ABOUT THIS TASK: In the data that follows, determine how many lines contain the word "triangle", and give only that number.

INFORMATION SHOWN:
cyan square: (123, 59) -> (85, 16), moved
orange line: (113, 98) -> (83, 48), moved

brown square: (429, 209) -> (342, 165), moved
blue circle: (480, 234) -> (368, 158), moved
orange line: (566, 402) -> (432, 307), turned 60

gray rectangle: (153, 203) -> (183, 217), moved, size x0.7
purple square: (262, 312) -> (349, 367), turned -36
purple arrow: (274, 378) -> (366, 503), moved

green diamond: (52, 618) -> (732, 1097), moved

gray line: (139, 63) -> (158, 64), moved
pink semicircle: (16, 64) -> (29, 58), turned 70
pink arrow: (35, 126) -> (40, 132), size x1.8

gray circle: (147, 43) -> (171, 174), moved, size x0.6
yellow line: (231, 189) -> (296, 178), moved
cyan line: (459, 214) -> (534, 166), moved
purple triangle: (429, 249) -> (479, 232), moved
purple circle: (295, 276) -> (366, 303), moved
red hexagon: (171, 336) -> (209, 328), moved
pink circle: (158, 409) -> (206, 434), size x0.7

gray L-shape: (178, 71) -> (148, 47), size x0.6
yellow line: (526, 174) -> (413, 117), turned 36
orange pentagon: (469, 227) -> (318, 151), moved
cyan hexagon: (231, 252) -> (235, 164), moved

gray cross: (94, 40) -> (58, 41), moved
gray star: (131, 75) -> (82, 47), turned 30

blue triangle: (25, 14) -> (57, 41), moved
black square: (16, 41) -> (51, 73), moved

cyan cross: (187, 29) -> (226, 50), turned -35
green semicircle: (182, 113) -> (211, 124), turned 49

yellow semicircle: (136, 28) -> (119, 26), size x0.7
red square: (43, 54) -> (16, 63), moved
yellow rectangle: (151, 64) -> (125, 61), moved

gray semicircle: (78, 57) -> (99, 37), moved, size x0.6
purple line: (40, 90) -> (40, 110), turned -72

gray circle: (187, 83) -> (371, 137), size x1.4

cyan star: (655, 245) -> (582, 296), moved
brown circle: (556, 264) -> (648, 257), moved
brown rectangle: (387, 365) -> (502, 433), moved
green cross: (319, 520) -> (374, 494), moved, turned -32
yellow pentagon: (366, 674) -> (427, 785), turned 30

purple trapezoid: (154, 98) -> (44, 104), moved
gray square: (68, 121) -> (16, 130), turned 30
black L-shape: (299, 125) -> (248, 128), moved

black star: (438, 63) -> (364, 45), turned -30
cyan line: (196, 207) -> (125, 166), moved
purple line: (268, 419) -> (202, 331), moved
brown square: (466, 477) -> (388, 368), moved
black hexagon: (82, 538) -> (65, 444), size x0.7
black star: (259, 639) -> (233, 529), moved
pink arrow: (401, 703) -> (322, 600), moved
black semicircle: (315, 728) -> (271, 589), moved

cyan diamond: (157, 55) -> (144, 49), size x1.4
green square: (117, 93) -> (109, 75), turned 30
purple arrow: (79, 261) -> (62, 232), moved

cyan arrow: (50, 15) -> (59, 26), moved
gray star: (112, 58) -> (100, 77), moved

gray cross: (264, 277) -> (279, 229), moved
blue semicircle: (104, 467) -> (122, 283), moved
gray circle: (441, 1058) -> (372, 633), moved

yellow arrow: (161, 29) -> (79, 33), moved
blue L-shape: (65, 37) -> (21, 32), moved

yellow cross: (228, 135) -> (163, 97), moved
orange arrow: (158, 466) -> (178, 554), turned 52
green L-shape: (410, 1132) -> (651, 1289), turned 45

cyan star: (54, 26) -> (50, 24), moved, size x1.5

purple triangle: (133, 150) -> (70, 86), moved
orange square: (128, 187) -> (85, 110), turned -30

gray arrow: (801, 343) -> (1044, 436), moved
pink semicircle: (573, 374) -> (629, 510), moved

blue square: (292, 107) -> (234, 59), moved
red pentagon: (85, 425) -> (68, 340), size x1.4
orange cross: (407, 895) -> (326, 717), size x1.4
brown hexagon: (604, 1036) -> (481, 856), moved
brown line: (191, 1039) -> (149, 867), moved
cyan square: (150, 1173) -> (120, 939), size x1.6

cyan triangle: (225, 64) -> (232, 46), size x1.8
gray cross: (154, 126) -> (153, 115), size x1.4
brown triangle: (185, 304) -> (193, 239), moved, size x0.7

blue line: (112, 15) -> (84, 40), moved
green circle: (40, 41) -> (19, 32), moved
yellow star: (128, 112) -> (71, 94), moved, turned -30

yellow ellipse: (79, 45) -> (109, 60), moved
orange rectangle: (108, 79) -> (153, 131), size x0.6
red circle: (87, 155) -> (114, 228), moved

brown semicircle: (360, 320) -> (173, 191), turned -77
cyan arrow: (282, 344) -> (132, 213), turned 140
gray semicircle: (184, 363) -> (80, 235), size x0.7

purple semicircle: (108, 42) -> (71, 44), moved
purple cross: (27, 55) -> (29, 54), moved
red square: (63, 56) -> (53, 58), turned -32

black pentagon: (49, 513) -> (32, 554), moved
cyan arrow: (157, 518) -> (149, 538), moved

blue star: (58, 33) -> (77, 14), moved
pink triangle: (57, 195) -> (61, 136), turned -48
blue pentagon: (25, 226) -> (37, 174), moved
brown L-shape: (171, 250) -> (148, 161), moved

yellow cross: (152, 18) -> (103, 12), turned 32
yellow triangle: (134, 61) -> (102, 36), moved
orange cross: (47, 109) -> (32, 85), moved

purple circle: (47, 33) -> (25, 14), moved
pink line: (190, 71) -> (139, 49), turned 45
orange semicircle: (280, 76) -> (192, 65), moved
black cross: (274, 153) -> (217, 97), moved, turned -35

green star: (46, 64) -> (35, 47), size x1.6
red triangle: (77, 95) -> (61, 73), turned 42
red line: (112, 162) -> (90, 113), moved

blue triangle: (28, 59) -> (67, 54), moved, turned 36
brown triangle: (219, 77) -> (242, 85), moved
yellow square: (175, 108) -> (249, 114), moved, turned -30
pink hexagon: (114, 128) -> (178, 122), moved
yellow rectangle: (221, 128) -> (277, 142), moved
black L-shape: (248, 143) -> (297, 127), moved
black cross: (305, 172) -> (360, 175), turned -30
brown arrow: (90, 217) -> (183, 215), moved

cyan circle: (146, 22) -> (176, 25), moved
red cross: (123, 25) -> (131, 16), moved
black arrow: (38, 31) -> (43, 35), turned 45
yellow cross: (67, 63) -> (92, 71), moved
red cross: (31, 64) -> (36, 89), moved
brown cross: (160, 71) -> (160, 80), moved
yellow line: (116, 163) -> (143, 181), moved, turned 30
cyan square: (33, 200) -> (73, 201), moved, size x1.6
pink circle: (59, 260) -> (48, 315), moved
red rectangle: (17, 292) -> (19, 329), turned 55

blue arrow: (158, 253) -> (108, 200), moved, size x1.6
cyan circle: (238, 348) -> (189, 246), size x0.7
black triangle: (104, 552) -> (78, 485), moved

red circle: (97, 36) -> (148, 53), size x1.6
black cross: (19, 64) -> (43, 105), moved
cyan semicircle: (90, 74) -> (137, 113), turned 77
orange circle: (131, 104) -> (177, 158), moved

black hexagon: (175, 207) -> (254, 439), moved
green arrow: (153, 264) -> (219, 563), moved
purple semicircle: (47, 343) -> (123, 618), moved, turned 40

SOLVED PROBLEM: 11